## WHAT YOU SHOULD DO:
Could you retype exactly the line containing "purple brick F3:F4 level 1 -> none" and every line after it in the data below, leaving out the pictures?

Scene difference descriptions
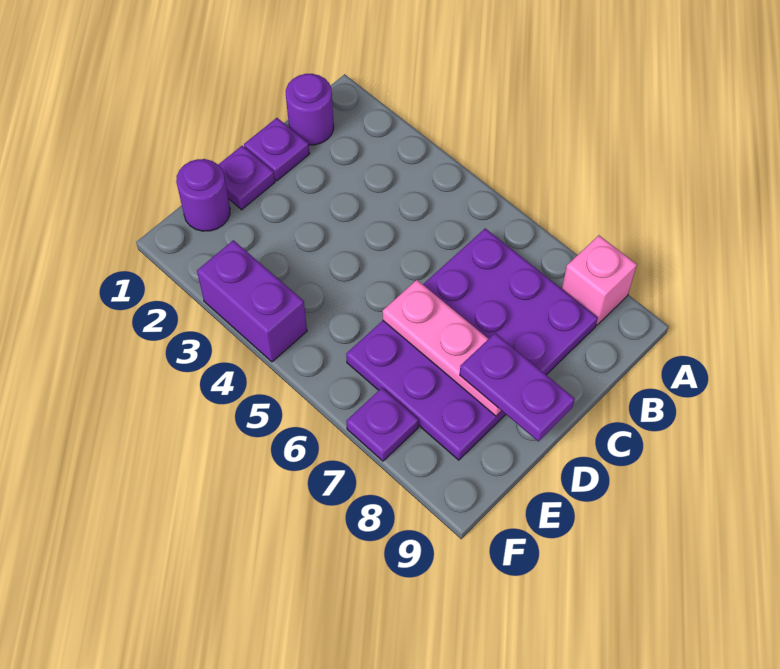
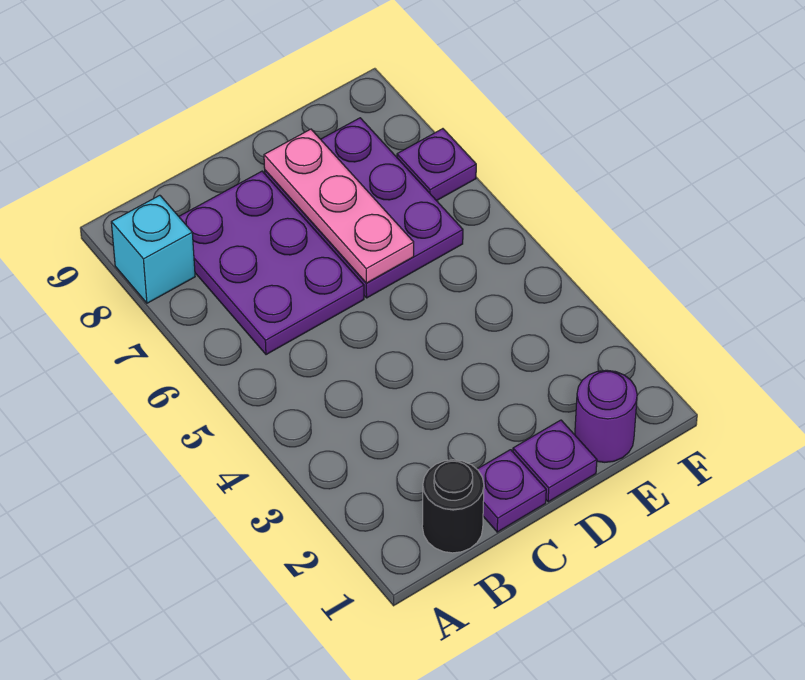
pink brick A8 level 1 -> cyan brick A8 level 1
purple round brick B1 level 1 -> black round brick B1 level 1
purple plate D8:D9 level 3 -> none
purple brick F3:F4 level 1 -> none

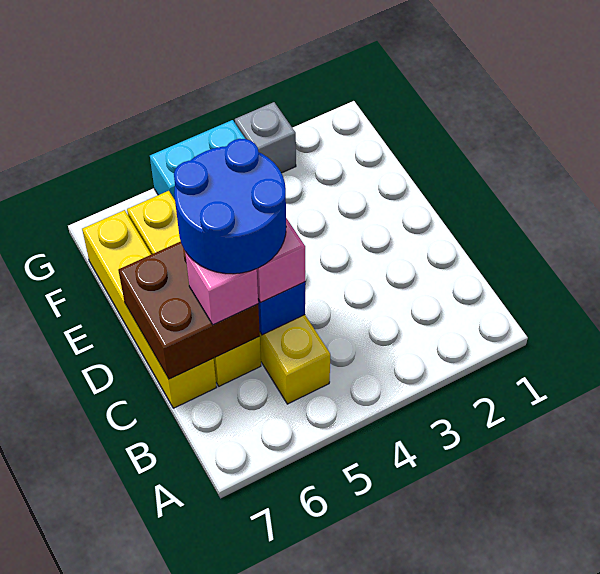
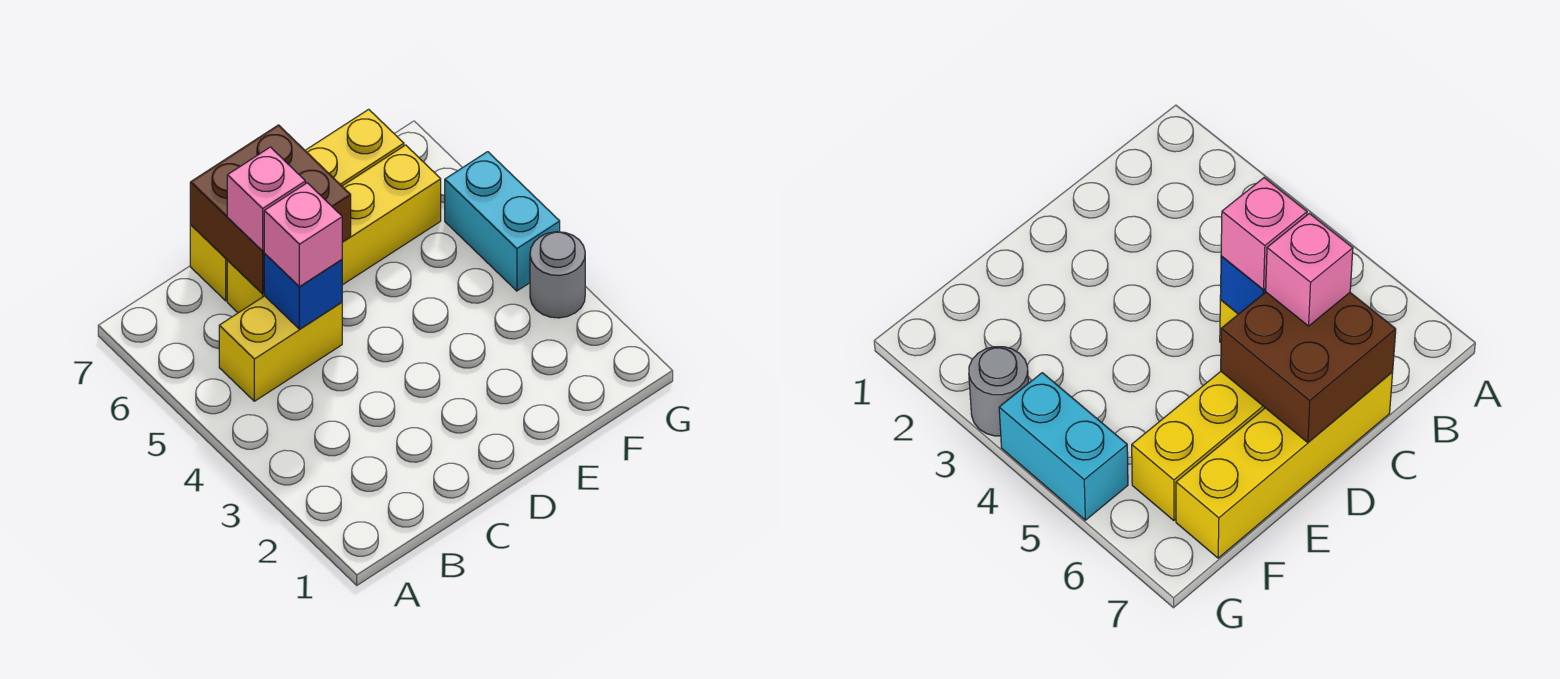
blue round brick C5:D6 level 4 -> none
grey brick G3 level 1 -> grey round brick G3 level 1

## ANSWER TO THE EXERCISE:
purple brick F3:F4 level 1 -> none

blue round brick C5:D6 level 4 -> none
grey brick G3 level 1 -> grey round brick G3 level 1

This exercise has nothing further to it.